── Records for the exercise

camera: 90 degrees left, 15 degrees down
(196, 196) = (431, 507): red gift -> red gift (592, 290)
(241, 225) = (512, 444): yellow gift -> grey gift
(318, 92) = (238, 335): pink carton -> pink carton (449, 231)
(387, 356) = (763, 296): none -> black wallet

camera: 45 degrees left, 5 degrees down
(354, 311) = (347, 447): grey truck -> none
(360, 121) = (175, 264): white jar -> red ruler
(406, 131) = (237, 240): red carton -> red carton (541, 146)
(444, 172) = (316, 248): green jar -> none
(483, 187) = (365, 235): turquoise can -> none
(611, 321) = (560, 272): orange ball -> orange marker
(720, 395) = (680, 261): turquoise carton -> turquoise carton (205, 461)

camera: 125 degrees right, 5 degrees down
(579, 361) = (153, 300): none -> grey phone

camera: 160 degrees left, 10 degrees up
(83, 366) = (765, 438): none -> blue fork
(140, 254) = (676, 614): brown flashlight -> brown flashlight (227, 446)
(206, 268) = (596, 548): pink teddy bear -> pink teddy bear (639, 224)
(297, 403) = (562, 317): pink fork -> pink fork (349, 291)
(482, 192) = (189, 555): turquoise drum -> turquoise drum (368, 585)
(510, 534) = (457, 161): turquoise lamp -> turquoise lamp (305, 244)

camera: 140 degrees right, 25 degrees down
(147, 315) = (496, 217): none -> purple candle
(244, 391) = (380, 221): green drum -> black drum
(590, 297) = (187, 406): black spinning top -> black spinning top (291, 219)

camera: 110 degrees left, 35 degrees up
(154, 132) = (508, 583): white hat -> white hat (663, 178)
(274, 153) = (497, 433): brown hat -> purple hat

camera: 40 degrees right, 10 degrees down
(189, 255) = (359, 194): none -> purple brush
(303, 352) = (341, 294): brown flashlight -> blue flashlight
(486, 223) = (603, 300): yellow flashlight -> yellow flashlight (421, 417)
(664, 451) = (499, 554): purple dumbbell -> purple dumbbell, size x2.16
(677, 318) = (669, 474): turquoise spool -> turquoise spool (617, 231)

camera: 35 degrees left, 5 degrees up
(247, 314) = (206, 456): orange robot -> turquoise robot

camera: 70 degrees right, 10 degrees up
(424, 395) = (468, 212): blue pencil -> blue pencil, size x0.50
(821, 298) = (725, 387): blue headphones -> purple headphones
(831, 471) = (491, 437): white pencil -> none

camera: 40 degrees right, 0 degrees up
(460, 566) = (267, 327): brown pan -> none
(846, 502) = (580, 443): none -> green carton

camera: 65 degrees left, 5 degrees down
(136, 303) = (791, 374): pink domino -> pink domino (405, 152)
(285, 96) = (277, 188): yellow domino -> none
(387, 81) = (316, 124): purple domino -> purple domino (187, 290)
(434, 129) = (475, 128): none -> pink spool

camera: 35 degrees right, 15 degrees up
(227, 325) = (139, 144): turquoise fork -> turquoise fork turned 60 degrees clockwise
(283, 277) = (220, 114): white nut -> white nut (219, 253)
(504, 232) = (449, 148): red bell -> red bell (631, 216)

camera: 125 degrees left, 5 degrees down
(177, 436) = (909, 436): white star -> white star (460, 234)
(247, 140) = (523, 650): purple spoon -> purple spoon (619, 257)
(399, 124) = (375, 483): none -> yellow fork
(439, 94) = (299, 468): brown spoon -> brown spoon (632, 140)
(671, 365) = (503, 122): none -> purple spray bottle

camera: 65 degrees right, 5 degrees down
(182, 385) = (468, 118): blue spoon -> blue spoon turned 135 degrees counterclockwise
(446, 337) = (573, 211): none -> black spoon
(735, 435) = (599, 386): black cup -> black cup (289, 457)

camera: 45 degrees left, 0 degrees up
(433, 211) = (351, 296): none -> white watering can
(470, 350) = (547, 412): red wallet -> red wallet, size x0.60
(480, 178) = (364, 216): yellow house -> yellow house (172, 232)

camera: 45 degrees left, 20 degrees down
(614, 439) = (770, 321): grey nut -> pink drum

────

Task prompt — For every line of the data above that contains "blue", copy that line.

Exercise result —
(83, 366) = (765, 438): none -> blue fork
(303, 352) = (341, 294): brown flashlight -> blue flashlight
(424, 395) = (468, 212): blue pencil -> blue pencil, size x0.50
(821, 298) = (725, 387): blue headphones -> purple headphones
(182, 385) = (468, 118): blue spoon -> blue spoon turned 135 degrees counterclockwise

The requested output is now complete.